> [WORK ORDER] Everything from the line containing "pencil in green <521,356>" through the last line of the data below must be copied exactly, with no other lines included.

DATA SEGMENT below:

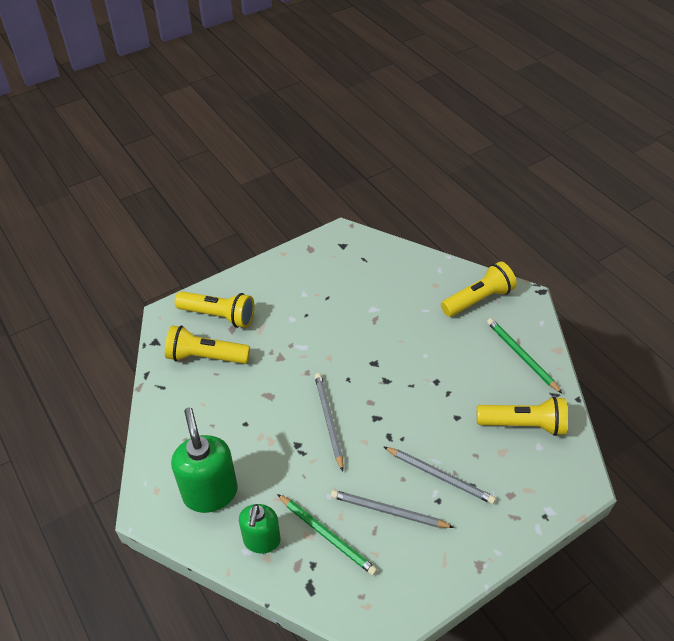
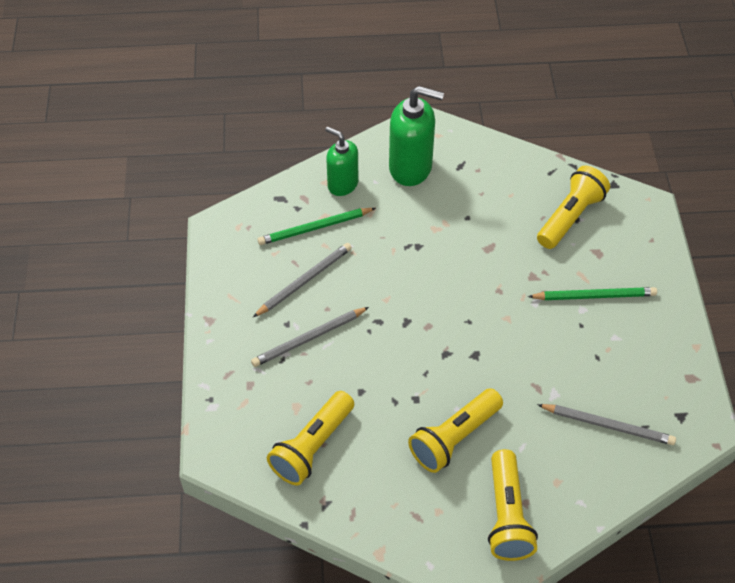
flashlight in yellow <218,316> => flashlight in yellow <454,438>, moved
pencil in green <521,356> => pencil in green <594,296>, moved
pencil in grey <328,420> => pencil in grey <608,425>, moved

End of DATA SEGMENT.

> [RESULT]
pencil in green <521,356> => pencil in green <594,296>, moved
pencil in grey <328,420> => pencil in grey <608,425>, moved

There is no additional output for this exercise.